* **INSTRUCTIONS TO FOLLOW**: Output only the entries, exactly as given, without the pictures.

[DATASET ENTRIES — start]

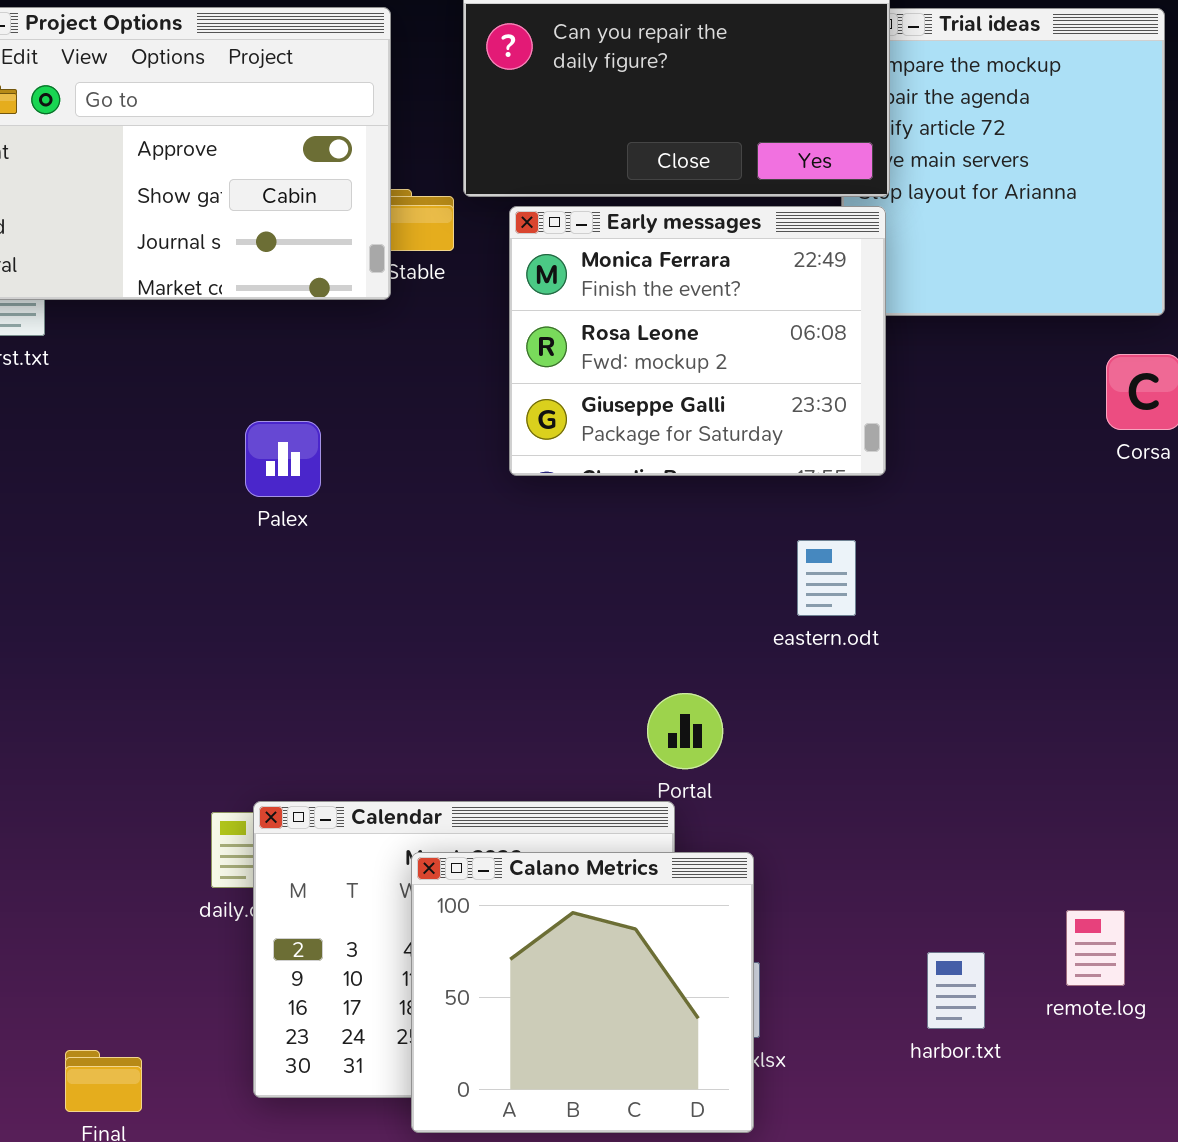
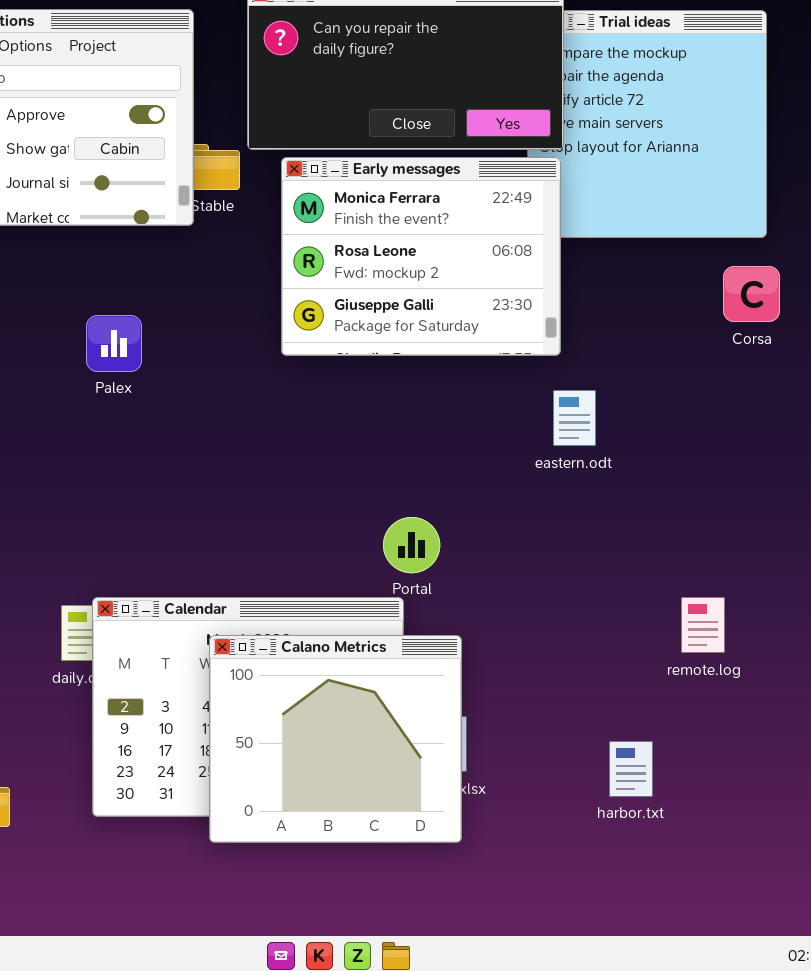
eastern.odt: [797,540,856,616] -> [553,390,596,446], moved
remote.log: [1066,910,1125,986] -> [681,597,725,653], moved
harbor.txt: [927,952,985,1029] -> [609,741,653,797], moved

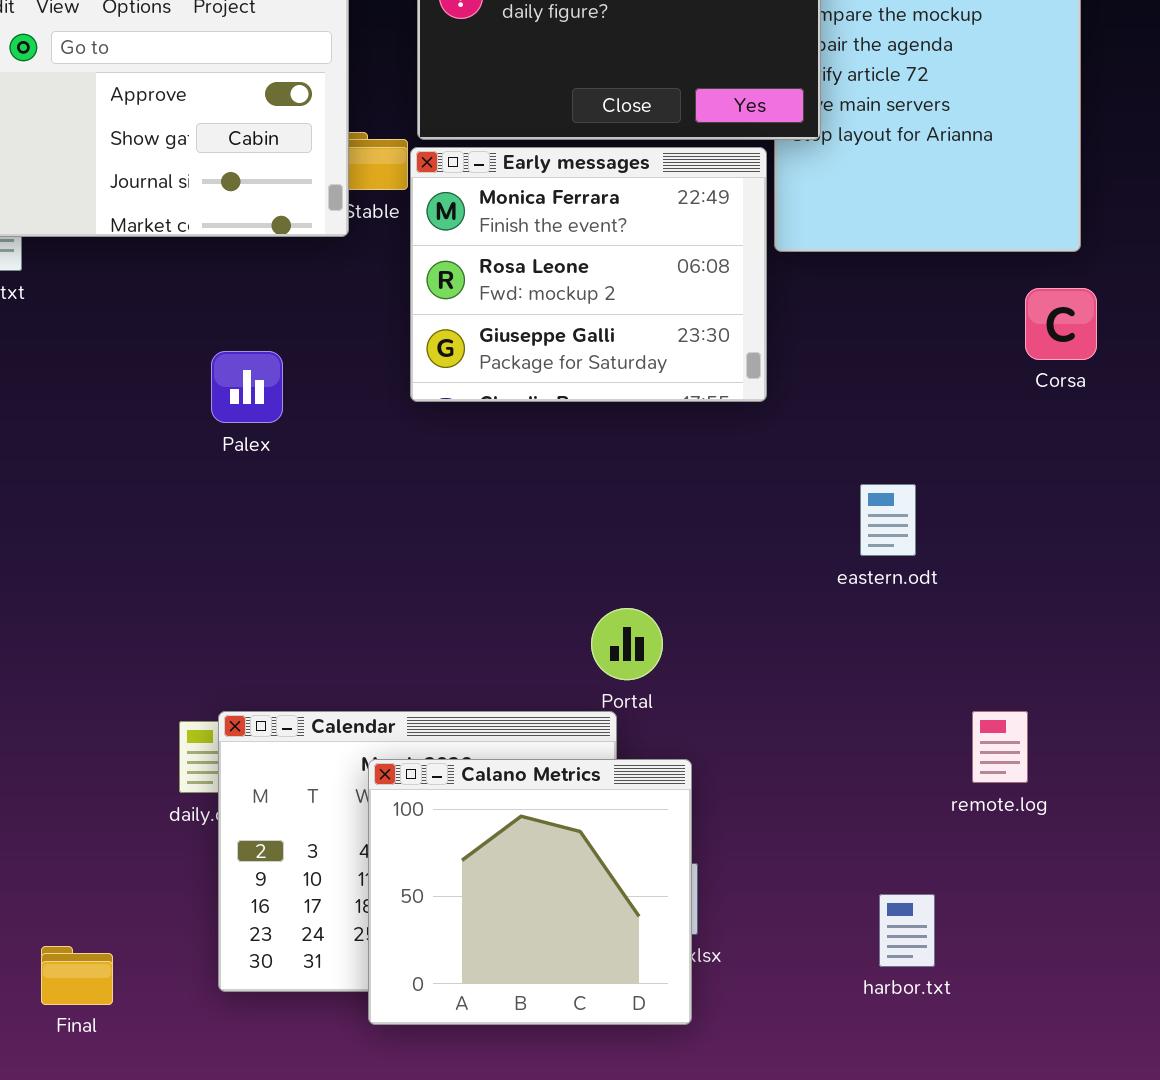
Early messages: [281,157,561,356] -> [410,147,767,402], moved
eastern.odt: [553,390,596,446] -> [860,484,916,556], moved

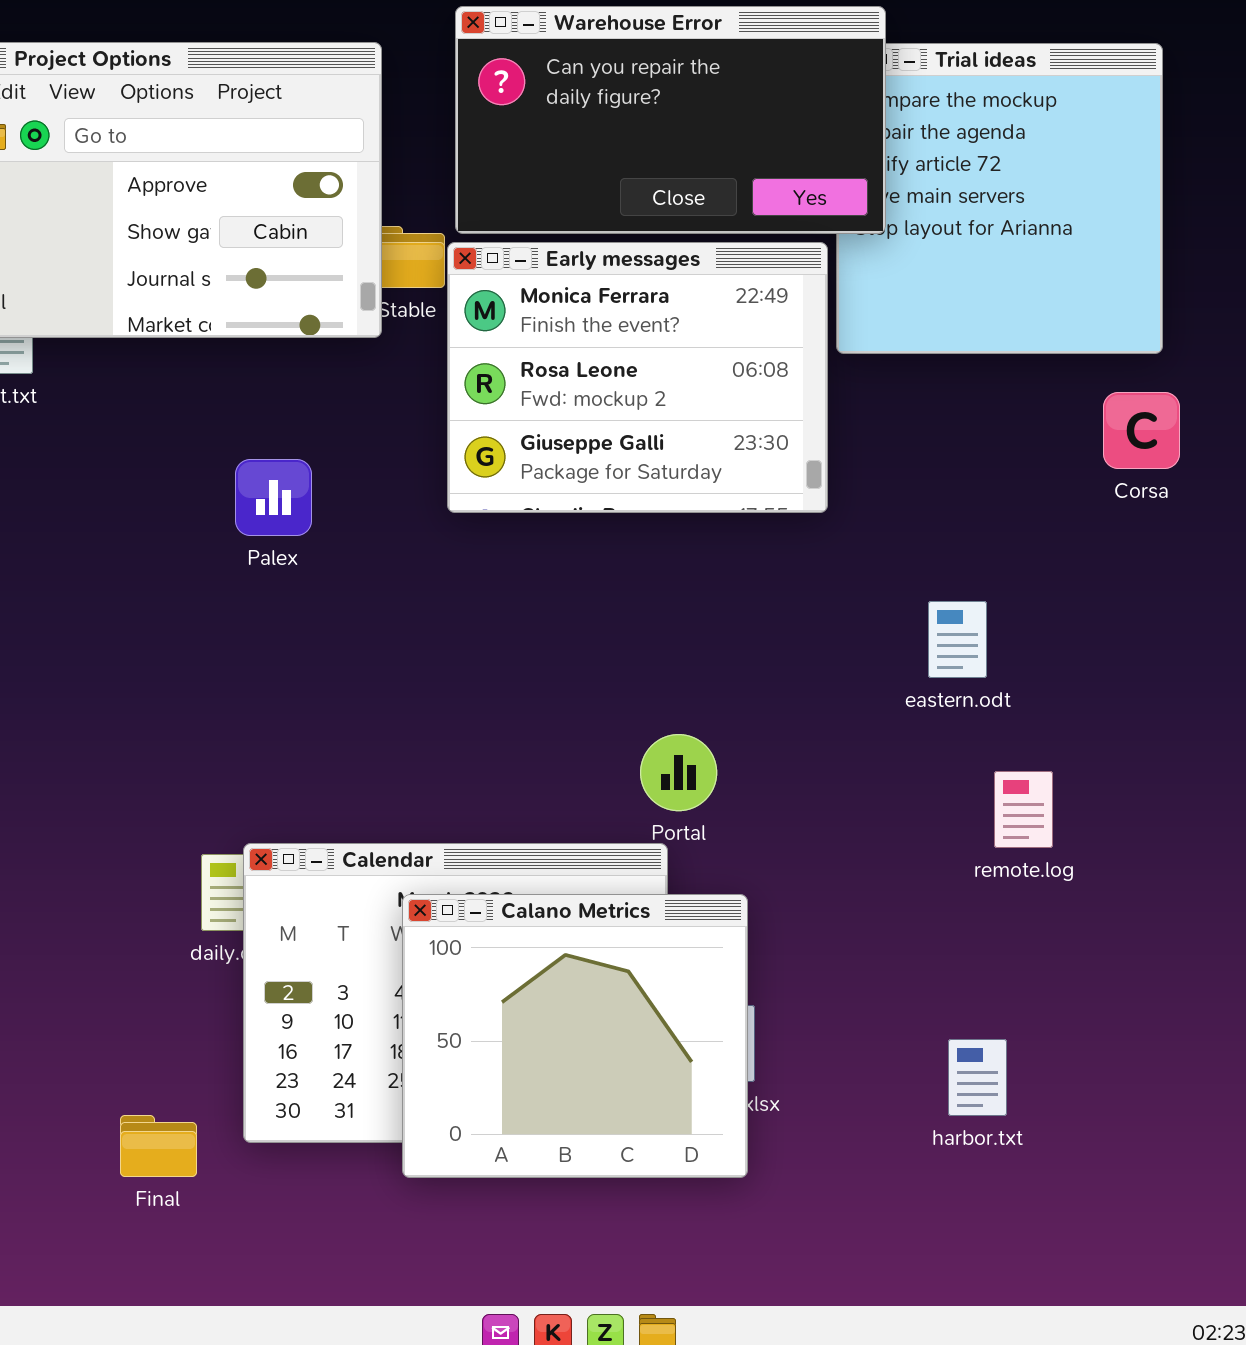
remote.log: [972,711,1028,783] -> [994,771,1053,848], moved
Final: [41,946,113,1005] -> [120,1115,197,1177], moved

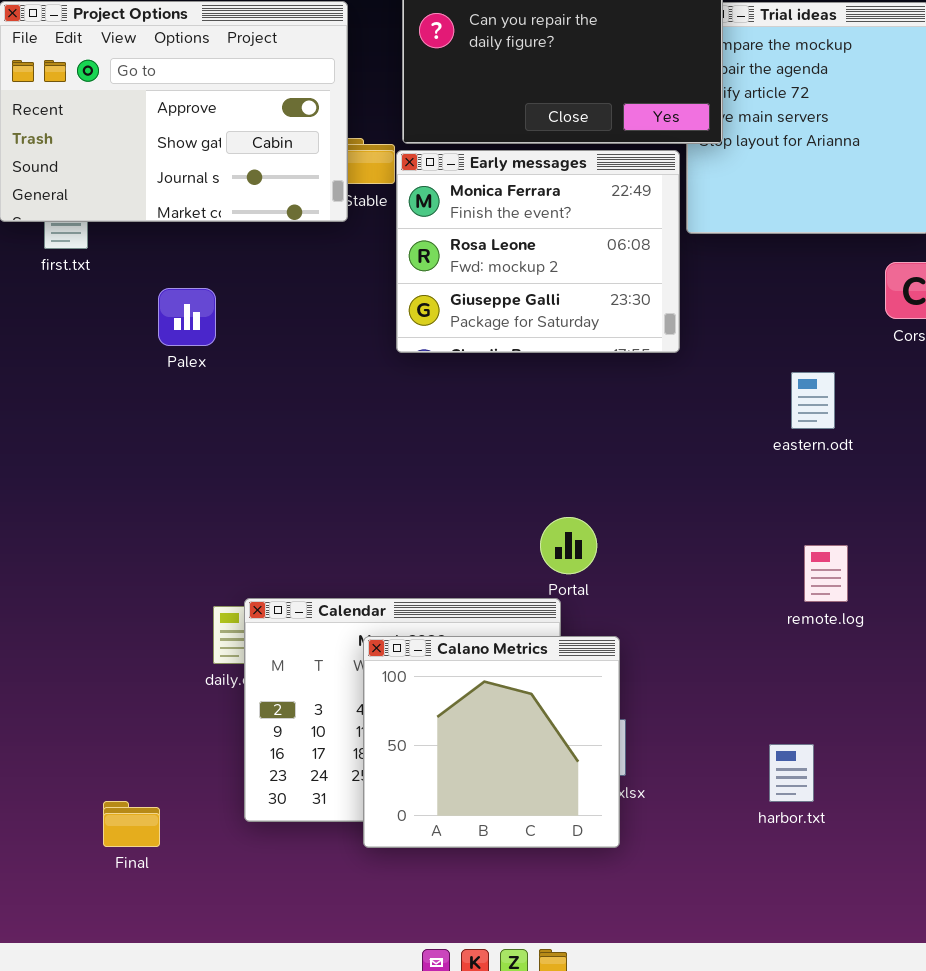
Palex: [235,459,312,536] -> [158,288,216,346], moved
eastern.odt: [928,601,987,678] -> [791,372,835,429], moved
Final: [120,1115,197,1177] -> [103,801,160,847], moved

[DATASET ENTRIES — finish]

* **ANSWER**:
eastern.odt: [797,540,856,616] -> [553,390,596,446], moved
remote.log: [1066,910,1125,986] -> [681,597,725,653], moved
harbor.txt: [927,952,985,1029] -> [609,741,653,797], moved

Early messages: [281,157,561,356] -> [410,147,767,402], moved
eastern.odt: [553,390,596,446] -> [860,484,916,556], moved

remote.log: [972,711,1028,783] -> [994,771,1053,848], moved
Final: [41,946,113,1005] -> [120,1115,197,1177], moved

Palex: [235,459,312,536] -> [158,288,216,346], moved
eastern.odt: [928,601,987,678] -> [791,372,835,429], moved
Final: [120,1115,197,1177] -> [103,801,160,847], moved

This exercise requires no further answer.